(Colored shape movement records)
☆ ☆ ☆ ☆ ☆ ☆ ☆

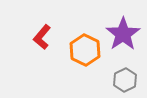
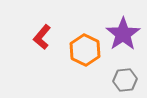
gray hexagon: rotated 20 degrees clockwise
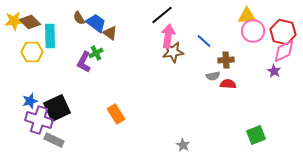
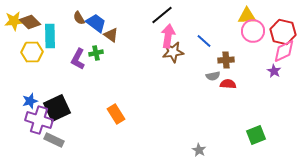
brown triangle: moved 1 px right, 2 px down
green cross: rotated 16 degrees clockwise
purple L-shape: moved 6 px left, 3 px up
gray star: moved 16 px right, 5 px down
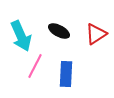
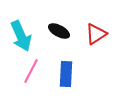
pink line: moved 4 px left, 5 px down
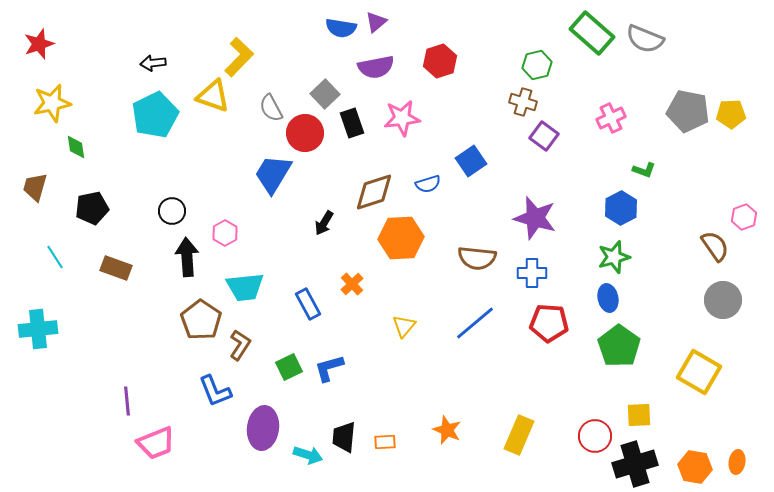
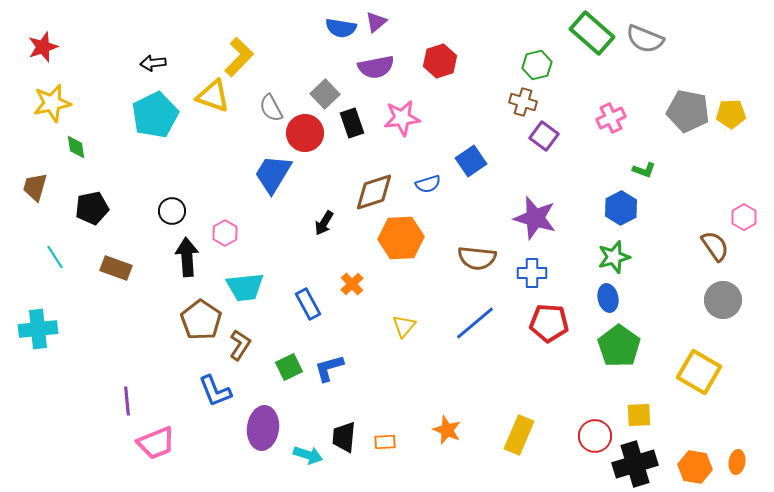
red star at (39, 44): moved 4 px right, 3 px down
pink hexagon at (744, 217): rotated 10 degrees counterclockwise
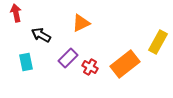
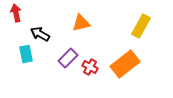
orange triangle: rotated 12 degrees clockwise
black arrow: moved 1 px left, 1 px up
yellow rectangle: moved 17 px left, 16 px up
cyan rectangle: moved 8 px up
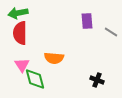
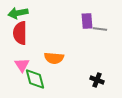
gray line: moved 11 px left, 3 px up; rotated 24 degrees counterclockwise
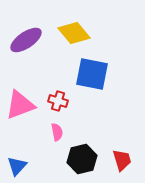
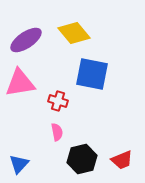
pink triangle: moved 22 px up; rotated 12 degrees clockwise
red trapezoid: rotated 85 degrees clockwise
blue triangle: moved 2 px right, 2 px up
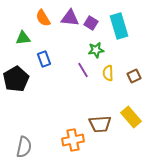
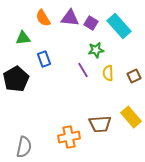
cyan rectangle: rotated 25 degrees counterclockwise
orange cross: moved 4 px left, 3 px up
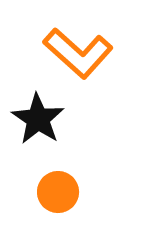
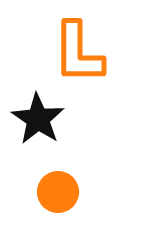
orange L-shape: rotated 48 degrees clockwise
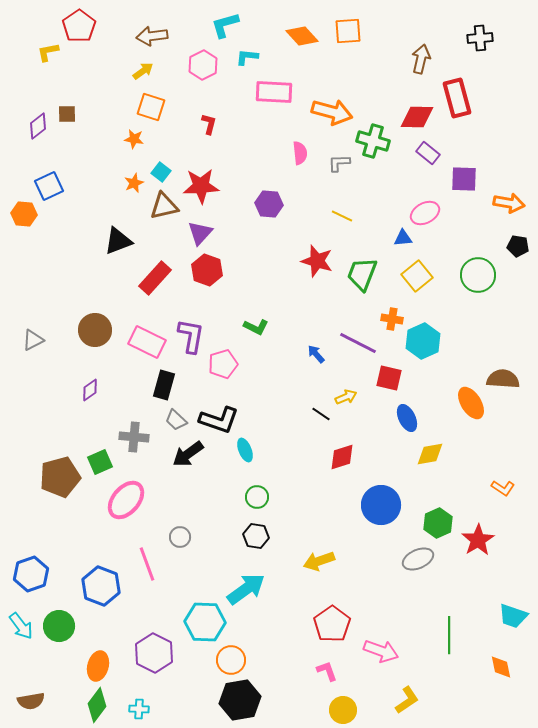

☆ ☆ ☆ ☆ ☆ ☆ ☆

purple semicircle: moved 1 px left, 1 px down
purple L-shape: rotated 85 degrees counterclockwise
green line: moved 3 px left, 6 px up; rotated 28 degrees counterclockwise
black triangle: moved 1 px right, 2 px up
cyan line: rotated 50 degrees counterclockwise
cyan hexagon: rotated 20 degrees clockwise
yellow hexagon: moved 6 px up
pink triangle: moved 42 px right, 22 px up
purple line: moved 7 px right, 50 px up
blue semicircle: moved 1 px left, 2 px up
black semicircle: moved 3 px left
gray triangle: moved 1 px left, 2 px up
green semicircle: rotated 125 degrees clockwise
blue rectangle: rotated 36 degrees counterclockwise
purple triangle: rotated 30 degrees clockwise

☆ ☆ ☆ ☆ ☆ ☆ ☆

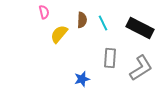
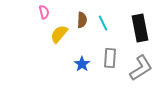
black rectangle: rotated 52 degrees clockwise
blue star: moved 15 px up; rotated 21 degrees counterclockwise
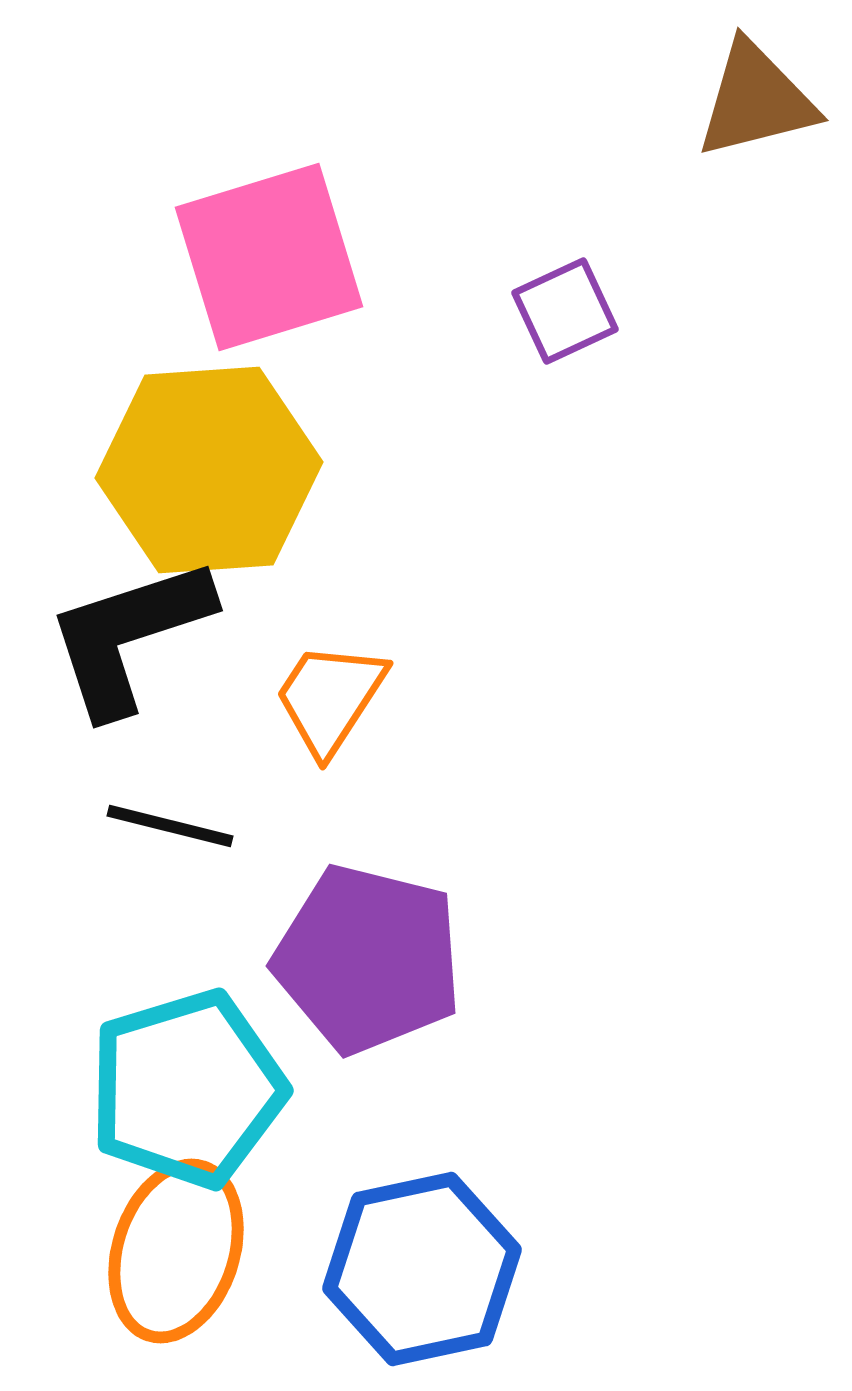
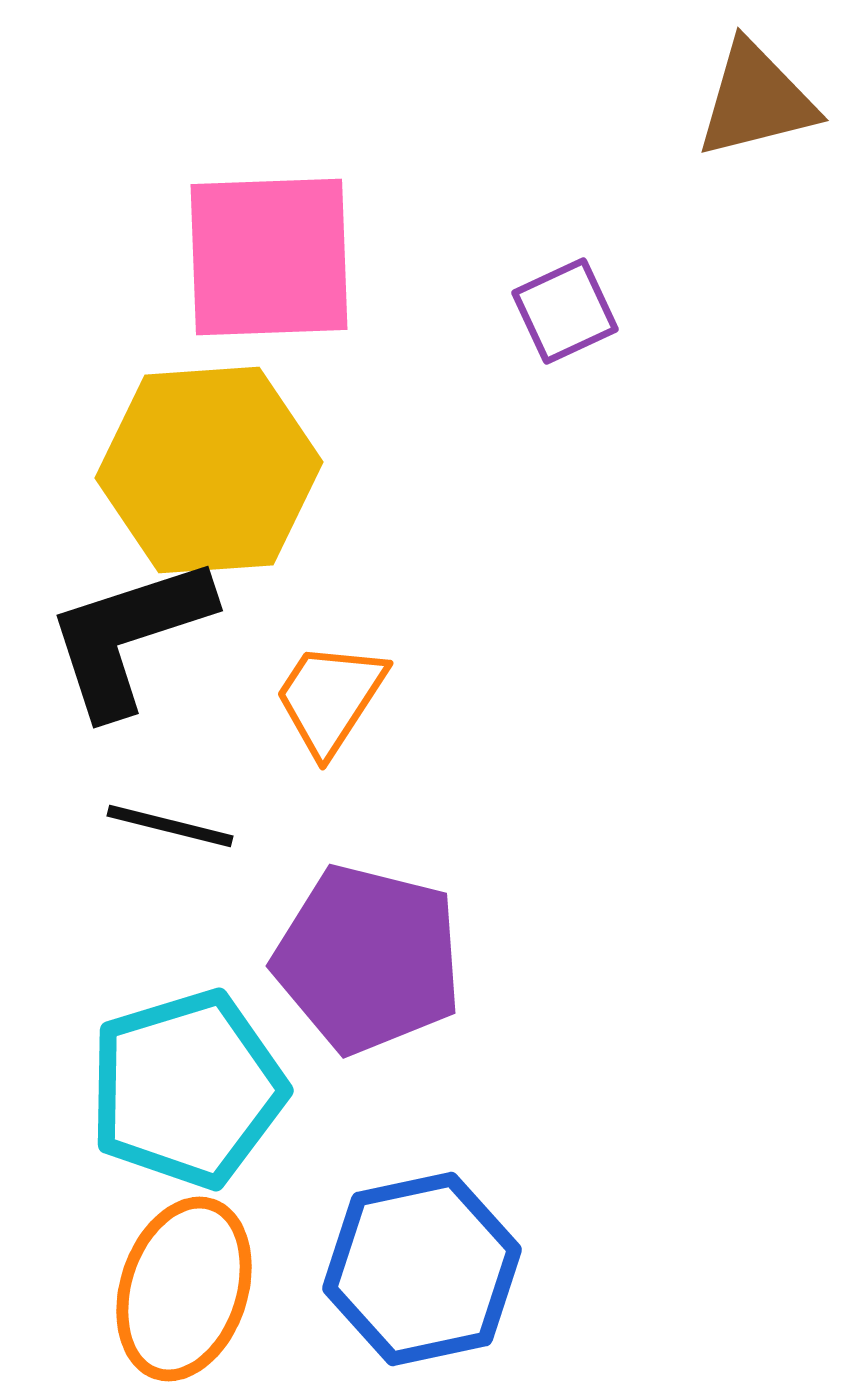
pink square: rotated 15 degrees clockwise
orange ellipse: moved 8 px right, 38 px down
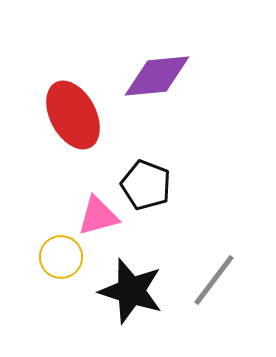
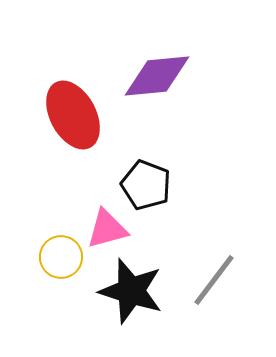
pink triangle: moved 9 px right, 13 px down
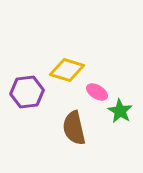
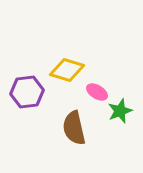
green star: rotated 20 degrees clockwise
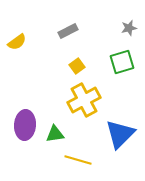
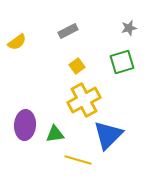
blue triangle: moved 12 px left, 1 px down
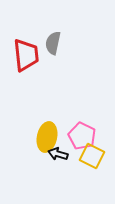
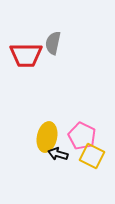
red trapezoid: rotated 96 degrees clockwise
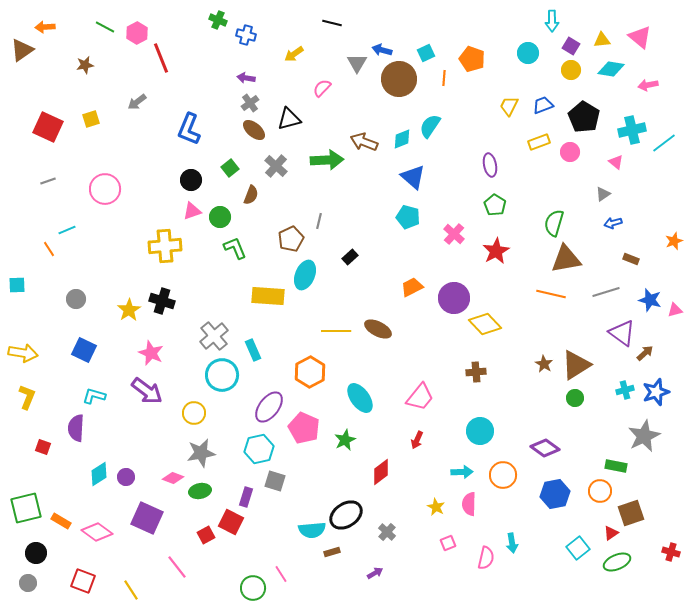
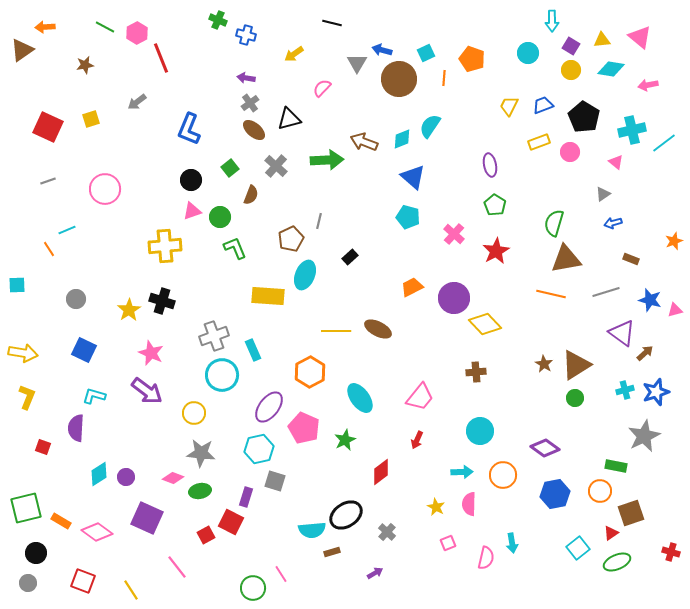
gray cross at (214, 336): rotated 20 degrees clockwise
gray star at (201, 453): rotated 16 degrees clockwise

☆ ☆ ☆ ☆ ☆ ☆ ☆

> **ABOUT THIS TASK**
Reproduce exactly the lines of the data above that run from the line with "gray line: moved" down to the line with "orange cross: moved 4 px left, 3 px up", both ends included. Pictures do not belong in the copy.

> **ANSWER SECTION**
gray line: moved 11 px left, 3 px up; rotated 24 degrees counterclockwise
pink triangle: moved 22 px up; rotated 12 degrees clockwise
red trapezoid: rotated 85 degrees clockwise
blue triangle: moved 2 px right, 2 px up
cyan rectangle: rotated 25 degrees counterclockwise
orange cross: moved 4 px left, 3 px up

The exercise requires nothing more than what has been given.